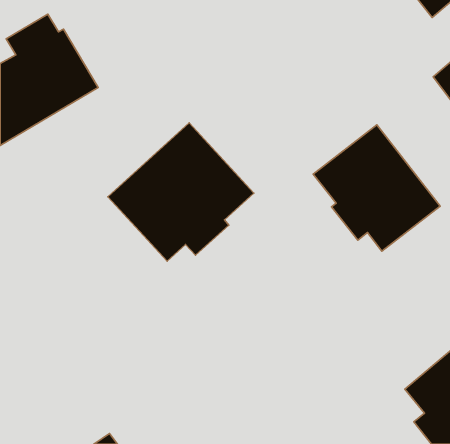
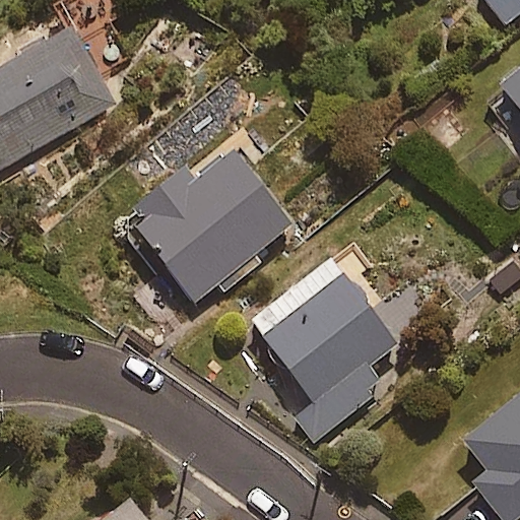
building: [313,125,440,251] -> none
building: none -> [249,258,398,437]

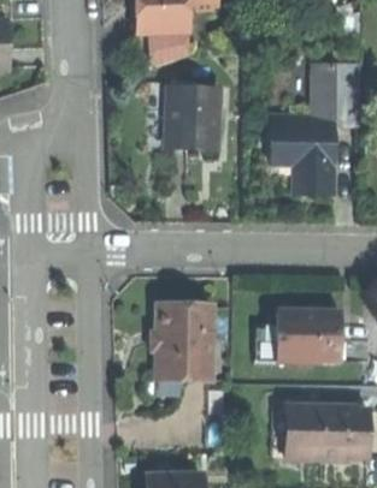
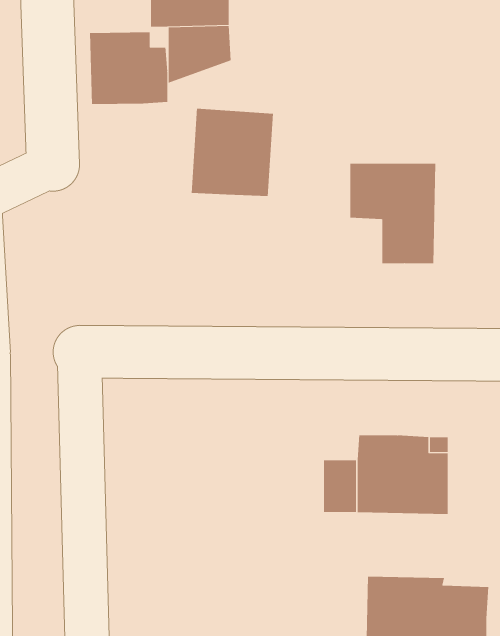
building: none -> [89,32,168,105]
building: [293,63,361,125] -> none
building: [158,304,211,377] -> none

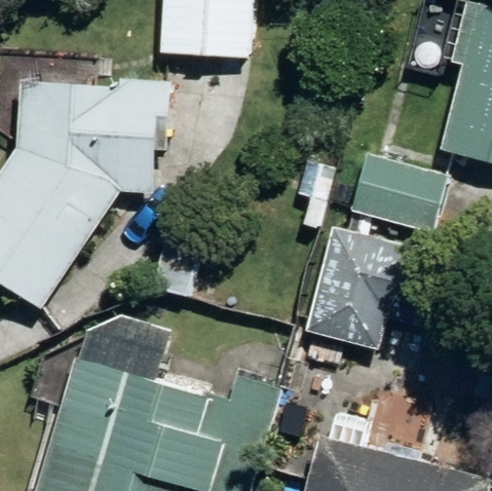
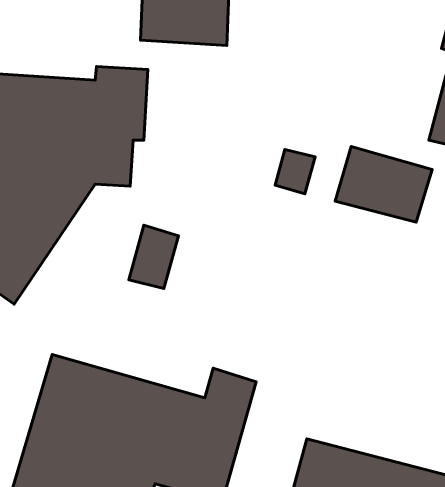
building: [304,229,437,347] -> none

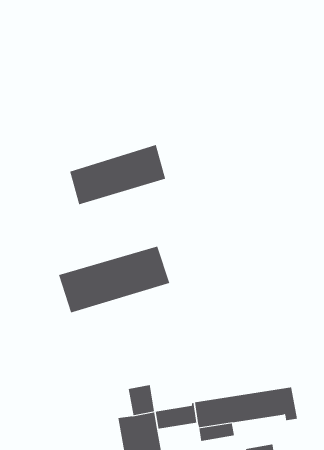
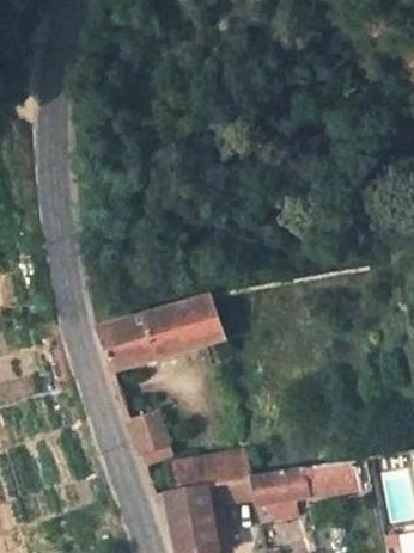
building: [70,144,166,205] -> none
building: none -> [127,410,173,466]
building: none -> [203,449,250,486]

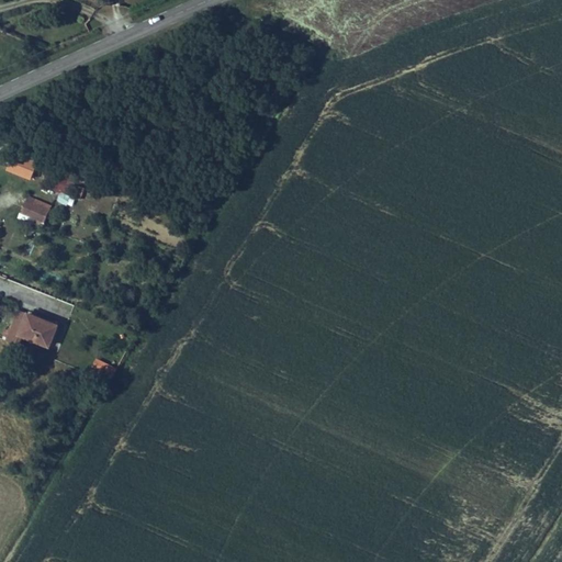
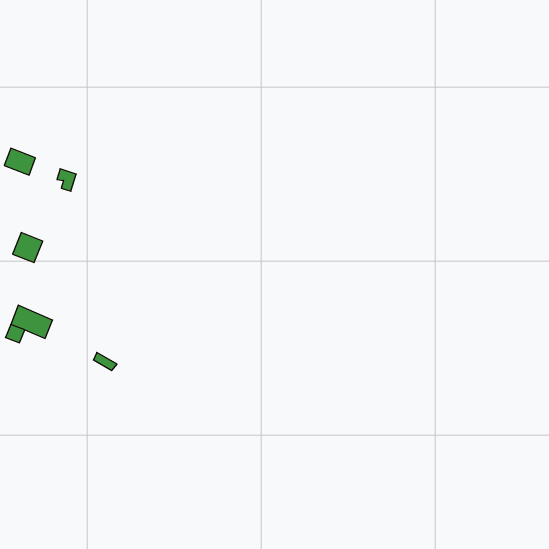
building: [20,196,50,227] -> [13,233,43,263]

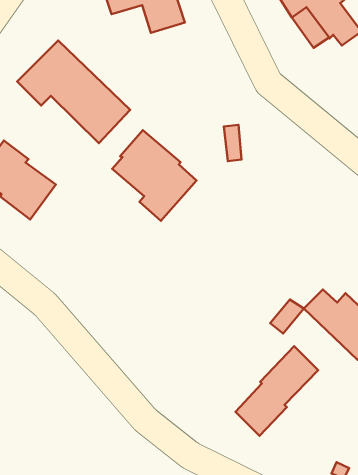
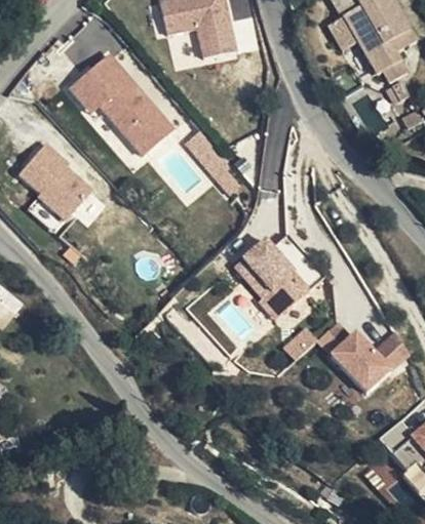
building: [112,130,197,221] -> [232,234,312,323]
building: [235,346,318,436] -> none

•••••

Instruction:
Give back exactly the lines from the line with "building: none -> [249,258,398,437]" through the end of the records, both included; keep all pictures out.

Solved exercise:
building: none -> [249,258,398,437]

building: none -> [89,32,168,105]
building: [293,63,361,125] -> none
building: [158,304,211,377] -> none

building: [304,229,437,347] -> none

building: [70,144,166,205] -> none
building: none -> [127,410,173,466]
building: none -> [203,449,250,486]

building: [20,196,50,227] -> [13,233,43,263]

building: [112,130,197,221] -> [232,234,312,323]
building: [235,346,318,436] -> none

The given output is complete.